**WHAT YOU NEED TO DO:** Only the stretch of the listing below that runs from the line with "Printers: [1010,480,1048,511] ->" through the line with "Season: [543,201,572,230] ->" is to be printed, exactly and with both ends.

**SUPPLIED RECORDS:**
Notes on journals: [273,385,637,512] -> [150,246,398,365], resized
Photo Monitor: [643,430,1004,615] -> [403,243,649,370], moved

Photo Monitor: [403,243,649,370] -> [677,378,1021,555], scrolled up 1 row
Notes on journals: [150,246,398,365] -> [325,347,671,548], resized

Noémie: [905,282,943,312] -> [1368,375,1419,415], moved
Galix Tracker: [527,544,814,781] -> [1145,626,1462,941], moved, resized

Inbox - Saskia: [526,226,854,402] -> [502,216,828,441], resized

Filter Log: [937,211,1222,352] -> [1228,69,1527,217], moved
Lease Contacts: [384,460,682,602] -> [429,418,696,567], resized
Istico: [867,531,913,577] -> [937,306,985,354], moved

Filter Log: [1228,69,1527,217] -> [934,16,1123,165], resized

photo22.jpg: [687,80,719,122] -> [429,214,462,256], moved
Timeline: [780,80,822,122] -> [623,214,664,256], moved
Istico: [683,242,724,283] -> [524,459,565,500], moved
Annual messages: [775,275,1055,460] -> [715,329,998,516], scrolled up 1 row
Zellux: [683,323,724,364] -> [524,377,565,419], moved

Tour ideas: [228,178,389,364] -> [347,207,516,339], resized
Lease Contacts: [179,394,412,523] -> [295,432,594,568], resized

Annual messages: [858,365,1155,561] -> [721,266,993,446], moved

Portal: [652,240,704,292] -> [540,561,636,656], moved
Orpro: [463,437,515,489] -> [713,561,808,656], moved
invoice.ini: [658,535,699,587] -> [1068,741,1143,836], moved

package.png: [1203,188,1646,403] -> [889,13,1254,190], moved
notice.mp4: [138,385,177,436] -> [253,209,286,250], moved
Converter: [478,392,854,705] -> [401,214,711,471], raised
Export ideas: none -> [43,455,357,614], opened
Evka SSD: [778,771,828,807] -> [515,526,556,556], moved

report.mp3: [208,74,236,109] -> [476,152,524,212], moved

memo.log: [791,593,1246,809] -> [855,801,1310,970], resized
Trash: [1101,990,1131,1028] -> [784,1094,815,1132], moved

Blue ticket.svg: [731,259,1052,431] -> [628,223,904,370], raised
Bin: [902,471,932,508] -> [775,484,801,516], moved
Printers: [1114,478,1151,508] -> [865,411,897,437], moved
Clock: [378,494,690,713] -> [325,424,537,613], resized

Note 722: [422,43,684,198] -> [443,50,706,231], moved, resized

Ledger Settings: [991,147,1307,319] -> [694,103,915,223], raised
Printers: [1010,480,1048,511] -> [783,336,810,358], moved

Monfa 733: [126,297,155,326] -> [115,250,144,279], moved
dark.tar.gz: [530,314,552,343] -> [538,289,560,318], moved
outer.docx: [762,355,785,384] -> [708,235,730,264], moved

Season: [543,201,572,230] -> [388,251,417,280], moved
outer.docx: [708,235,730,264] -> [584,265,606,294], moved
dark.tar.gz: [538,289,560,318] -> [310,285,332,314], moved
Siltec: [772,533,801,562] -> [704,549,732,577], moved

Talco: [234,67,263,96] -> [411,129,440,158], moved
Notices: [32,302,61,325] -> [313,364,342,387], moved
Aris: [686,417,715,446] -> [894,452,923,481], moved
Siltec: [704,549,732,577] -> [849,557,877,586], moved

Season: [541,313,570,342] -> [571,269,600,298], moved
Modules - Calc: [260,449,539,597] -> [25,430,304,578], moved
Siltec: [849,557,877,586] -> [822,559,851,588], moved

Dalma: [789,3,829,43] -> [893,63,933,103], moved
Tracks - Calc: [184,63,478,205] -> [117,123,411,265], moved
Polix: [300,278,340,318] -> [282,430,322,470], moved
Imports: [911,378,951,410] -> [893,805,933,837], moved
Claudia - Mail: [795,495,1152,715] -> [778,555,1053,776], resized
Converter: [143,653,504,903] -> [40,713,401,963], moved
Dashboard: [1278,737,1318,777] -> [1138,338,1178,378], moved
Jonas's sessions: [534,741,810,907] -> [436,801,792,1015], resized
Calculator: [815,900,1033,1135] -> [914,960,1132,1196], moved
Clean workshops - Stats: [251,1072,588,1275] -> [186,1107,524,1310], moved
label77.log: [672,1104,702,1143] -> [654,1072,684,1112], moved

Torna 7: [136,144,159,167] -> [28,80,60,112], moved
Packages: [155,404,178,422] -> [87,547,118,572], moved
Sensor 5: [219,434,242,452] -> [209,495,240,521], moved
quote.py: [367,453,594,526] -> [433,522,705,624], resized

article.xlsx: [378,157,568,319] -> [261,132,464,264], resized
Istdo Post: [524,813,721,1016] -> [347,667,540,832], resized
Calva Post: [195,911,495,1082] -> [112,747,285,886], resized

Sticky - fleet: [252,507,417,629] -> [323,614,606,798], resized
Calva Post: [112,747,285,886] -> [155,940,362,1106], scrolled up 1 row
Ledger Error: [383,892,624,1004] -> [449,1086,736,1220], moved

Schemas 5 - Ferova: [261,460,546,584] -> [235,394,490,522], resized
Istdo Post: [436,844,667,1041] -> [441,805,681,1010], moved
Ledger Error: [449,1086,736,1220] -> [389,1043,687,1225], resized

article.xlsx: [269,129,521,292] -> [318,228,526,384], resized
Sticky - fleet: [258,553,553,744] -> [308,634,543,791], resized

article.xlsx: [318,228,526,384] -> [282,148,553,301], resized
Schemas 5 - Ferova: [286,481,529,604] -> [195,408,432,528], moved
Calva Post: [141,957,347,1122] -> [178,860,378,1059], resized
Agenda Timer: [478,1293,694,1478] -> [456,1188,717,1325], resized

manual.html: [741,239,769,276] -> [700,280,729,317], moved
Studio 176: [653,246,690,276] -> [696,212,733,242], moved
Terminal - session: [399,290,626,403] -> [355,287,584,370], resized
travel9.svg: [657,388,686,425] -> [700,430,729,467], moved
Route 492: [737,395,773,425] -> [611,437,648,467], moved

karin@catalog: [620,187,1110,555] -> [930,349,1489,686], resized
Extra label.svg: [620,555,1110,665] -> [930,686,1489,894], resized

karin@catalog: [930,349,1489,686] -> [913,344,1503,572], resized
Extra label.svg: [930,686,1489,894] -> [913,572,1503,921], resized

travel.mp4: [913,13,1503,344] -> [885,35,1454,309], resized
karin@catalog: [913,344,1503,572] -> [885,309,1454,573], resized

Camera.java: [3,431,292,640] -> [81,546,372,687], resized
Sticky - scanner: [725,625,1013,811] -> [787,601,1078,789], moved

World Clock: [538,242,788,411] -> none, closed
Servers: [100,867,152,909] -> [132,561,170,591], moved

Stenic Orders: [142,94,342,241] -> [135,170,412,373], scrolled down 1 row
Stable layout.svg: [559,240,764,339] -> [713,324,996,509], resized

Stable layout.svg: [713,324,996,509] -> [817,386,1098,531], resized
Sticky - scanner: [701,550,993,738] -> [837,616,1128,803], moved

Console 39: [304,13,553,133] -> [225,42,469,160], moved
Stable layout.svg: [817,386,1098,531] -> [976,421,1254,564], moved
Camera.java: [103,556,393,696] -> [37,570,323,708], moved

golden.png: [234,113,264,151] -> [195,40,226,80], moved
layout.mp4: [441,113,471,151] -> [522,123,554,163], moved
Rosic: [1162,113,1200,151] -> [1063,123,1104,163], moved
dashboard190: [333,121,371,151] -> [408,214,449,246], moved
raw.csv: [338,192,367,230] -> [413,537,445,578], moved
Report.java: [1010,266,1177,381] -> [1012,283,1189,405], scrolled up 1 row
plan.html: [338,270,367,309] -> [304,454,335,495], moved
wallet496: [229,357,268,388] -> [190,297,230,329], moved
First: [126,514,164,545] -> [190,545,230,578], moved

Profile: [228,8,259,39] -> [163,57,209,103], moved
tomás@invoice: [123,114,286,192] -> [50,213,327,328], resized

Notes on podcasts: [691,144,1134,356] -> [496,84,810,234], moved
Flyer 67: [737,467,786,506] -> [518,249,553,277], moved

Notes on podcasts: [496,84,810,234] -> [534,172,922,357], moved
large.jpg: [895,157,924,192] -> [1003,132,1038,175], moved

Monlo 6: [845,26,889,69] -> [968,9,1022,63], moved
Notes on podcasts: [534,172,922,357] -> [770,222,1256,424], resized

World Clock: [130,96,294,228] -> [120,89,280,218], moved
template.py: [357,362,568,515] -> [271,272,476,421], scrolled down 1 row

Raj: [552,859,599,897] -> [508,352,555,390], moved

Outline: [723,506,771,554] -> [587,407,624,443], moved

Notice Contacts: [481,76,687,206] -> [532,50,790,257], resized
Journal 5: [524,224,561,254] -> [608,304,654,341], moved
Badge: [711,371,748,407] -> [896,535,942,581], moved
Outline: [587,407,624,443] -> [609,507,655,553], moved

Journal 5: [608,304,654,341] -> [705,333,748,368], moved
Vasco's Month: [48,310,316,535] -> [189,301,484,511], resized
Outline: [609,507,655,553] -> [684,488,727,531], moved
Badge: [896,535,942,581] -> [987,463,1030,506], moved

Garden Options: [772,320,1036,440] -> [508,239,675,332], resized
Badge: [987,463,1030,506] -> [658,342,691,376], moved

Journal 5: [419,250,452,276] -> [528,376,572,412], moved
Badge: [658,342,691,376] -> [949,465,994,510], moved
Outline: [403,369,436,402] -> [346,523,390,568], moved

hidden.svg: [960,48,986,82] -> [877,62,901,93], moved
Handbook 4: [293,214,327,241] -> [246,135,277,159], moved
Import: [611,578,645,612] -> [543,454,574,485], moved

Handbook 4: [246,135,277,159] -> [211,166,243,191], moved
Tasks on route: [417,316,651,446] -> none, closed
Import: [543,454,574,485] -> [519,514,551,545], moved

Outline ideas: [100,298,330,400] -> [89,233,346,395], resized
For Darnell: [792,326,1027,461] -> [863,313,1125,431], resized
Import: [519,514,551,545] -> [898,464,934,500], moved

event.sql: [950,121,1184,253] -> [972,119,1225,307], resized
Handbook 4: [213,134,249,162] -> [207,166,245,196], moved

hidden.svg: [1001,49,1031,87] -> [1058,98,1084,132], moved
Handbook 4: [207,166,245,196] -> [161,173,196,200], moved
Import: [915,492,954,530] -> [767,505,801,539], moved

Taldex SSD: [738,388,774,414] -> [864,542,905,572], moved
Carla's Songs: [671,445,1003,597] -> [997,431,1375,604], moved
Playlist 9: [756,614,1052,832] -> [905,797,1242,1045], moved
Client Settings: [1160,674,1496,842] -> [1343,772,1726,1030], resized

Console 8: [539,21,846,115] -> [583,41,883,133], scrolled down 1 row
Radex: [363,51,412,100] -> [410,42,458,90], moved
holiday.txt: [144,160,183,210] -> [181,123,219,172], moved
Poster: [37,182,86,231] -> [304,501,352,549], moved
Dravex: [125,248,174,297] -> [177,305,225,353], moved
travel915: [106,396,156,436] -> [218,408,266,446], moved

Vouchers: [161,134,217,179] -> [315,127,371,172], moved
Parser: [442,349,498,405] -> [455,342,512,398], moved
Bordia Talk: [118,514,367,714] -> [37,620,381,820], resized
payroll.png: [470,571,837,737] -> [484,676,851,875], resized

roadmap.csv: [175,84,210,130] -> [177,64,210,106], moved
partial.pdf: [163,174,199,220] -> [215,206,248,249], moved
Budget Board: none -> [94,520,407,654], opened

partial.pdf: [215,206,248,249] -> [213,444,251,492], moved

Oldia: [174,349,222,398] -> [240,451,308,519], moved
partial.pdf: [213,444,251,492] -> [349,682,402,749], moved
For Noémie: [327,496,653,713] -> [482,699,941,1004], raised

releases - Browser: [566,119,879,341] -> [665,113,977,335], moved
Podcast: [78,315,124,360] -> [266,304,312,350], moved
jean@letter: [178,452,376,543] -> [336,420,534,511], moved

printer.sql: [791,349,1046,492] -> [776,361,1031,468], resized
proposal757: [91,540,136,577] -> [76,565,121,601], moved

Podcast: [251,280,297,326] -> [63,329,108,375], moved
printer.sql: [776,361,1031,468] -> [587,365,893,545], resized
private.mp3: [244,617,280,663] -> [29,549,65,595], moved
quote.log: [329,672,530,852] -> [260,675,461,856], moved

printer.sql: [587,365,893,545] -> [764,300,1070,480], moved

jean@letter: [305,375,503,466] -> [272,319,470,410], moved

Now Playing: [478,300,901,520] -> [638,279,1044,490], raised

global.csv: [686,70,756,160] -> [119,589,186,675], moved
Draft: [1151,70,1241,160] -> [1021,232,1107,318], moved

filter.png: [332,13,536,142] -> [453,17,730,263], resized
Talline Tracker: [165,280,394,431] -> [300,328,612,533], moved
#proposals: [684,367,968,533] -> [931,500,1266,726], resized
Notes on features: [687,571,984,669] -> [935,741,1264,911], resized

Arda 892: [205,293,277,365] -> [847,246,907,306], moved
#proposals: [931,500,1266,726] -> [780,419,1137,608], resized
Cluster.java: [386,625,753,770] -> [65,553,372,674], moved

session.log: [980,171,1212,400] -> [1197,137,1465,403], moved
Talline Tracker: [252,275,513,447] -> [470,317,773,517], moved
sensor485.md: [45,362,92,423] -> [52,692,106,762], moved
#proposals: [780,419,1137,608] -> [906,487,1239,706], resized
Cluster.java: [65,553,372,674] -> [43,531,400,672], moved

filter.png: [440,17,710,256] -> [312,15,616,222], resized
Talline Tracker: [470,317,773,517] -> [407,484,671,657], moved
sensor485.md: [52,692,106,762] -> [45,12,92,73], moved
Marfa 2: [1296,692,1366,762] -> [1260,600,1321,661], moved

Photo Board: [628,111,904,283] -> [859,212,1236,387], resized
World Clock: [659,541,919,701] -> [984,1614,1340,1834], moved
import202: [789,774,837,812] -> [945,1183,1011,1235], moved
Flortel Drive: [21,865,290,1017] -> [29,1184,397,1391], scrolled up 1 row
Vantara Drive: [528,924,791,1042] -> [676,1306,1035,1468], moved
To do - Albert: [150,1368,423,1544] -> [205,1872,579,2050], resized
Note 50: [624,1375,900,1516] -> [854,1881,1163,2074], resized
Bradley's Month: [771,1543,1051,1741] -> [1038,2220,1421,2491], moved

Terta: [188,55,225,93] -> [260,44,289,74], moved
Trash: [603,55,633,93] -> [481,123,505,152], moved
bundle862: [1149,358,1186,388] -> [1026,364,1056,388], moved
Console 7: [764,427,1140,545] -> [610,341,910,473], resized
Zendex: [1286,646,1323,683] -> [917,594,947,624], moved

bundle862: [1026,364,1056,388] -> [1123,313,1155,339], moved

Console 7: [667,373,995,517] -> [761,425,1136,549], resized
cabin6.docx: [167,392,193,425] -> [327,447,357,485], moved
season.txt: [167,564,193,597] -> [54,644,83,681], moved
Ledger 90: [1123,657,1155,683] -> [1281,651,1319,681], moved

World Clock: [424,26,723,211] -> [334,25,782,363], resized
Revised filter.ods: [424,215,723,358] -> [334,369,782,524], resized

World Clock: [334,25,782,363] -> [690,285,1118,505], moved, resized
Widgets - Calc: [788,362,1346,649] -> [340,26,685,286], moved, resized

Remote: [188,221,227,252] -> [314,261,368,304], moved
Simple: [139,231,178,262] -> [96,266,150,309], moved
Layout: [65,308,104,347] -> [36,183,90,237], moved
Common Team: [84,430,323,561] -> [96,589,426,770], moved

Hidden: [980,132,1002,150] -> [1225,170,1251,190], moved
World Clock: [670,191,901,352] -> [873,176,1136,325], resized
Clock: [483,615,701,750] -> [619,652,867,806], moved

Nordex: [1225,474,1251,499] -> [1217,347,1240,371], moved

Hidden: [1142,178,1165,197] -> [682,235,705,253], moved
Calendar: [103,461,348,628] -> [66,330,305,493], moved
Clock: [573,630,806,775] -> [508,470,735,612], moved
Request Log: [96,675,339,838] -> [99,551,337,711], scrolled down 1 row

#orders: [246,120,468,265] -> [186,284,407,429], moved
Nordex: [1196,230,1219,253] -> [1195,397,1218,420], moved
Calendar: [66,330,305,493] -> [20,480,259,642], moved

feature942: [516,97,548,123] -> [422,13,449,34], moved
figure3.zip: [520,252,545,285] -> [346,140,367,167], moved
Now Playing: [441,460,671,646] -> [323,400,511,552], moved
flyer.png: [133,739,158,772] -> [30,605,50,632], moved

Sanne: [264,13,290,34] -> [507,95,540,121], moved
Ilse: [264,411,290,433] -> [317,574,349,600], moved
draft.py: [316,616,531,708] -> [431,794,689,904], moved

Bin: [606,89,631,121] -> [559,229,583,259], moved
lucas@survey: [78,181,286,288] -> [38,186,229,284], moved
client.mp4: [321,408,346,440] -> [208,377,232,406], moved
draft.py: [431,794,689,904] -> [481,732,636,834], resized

**YOUR RESPONSE:**
Printers: [1010,480,1048,511] -> [783,336,810,358], moved

Monfa 733: [126,297,155,326] -> [115,250,144,279], moved
dark.tar.gz: [530,314,552,343] -> [538,289,560,318], moved
outer.docx: [762,355,785,384] -> [708,235,730,264], moved

Season: [543,201,572,230] -> [388,251,417,280], moved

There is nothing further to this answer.